__What is expected__.
In the lines below, look for "bulb". Copy each line where it appears.

__Data for this exercise__.
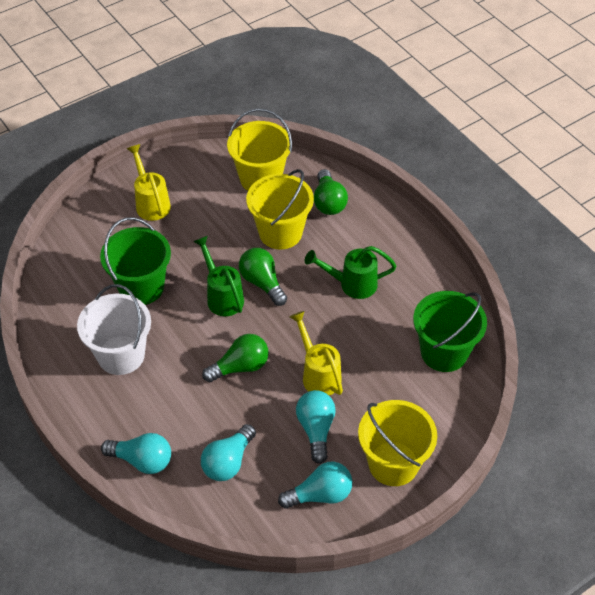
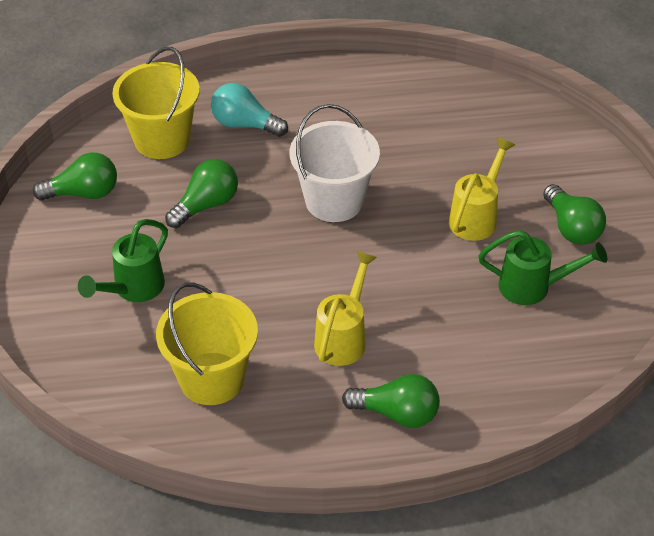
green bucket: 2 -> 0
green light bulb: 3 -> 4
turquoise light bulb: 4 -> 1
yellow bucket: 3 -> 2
* * *
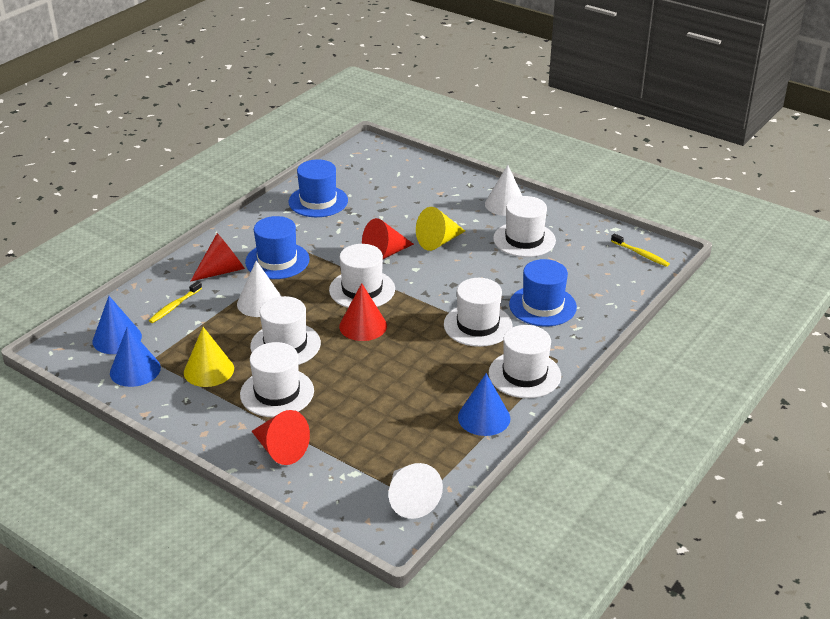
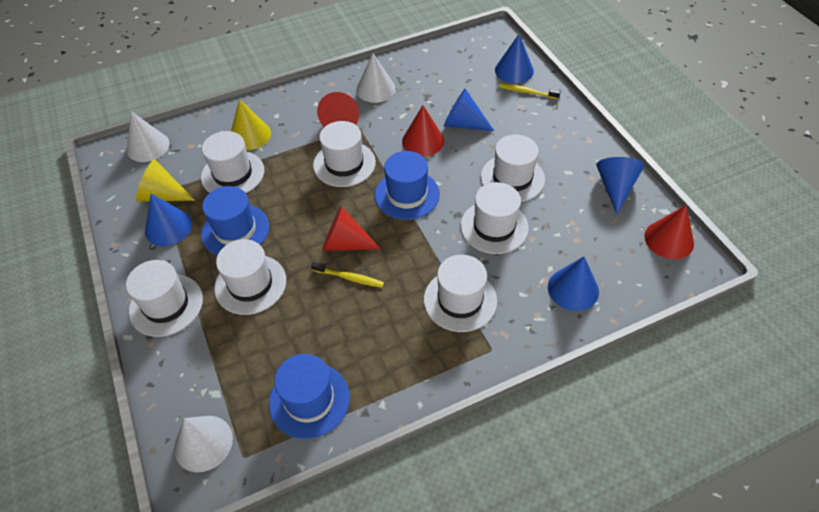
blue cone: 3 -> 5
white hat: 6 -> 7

__Your response__.
green light bulb: 3 -> 4
turquoise light bulb: 4 -> 1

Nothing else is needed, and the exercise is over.